§ Instructions for the task:
Find every row below that contains the word "green" with the same capitalization, and copy each of those rows.

§ Dataset records:

##############################

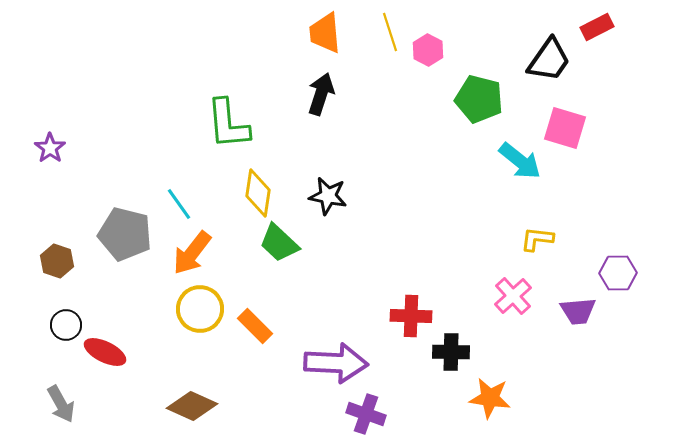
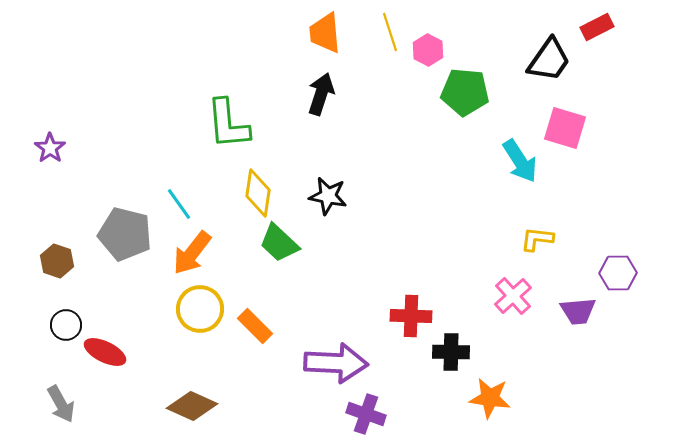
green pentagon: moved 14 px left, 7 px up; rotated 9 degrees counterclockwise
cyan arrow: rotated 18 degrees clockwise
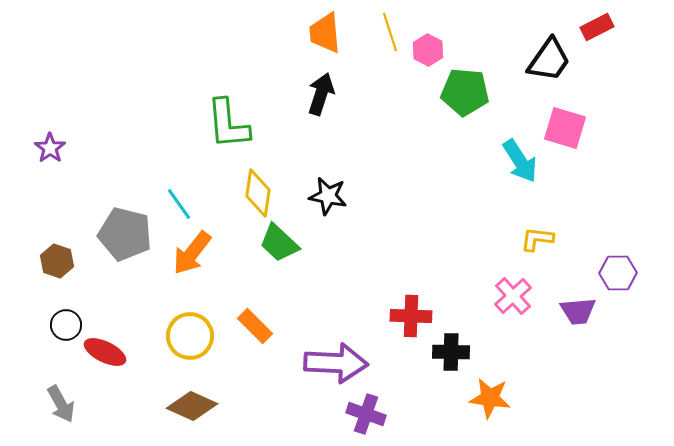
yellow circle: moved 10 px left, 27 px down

##############################

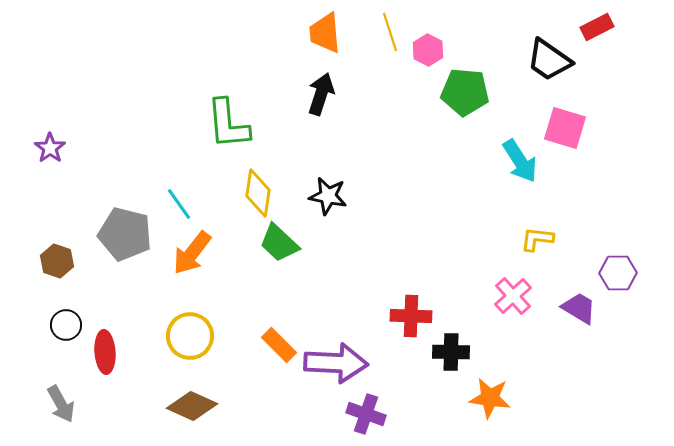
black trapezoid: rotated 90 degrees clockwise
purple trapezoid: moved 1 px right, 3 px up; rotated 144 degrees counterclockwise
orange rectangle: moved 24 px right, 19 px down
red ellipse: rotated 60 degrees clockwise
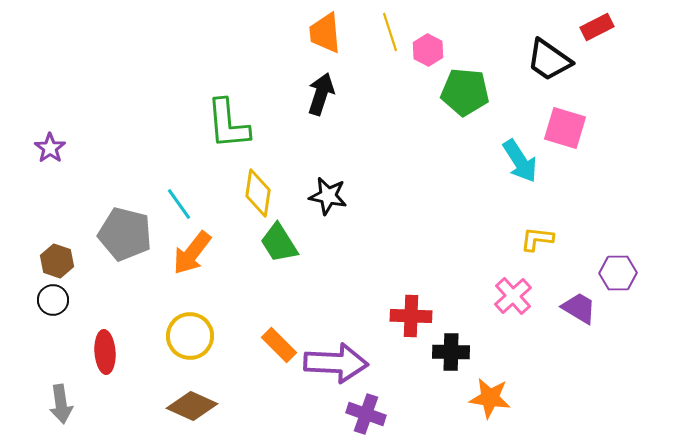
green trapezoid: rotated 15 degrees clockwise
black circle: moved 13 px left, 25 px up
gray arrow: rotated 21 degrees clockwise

##############################

§ Complete response:
green pentagon: moved 14 px left, 7 px up; rotated 9 degrees counterclockwise
green trapezoid: rotated 15 degrees clockwise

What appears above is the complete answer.